Write every line below out again exactly, images omitted.

▶ _Data_
-------
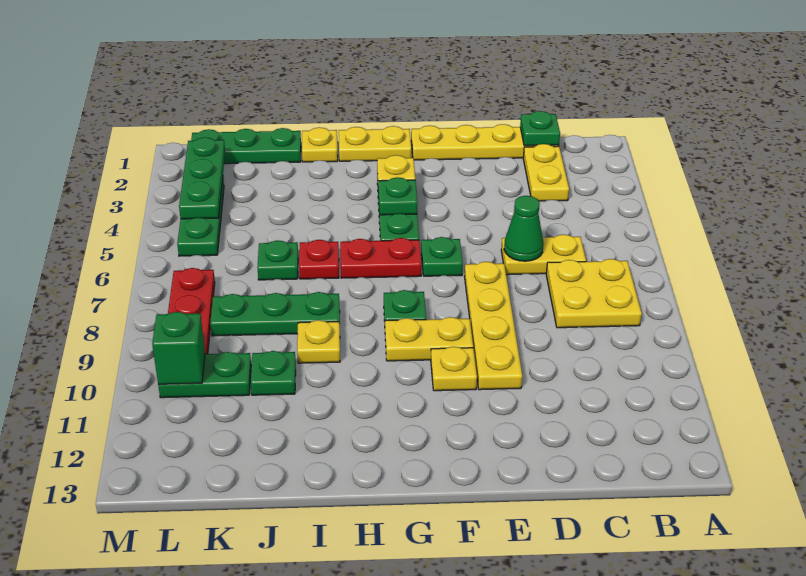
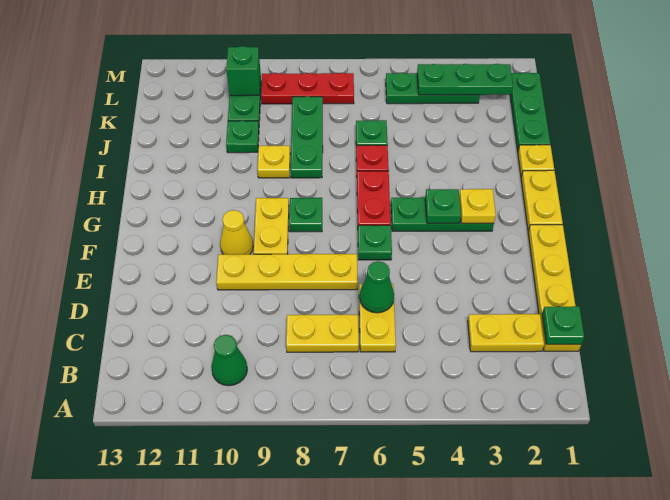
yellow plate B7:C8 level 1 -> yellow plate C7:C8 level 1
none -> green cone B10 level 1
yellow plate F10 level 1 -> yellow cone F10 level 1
-------
▶ _Task solution_
yellow plate B7:C8 level 1 -> yellow plate C7:C8 level 1
none -> green cone B10 level 1
yellow plate F10 level 1 -> yellow cone F10 level 1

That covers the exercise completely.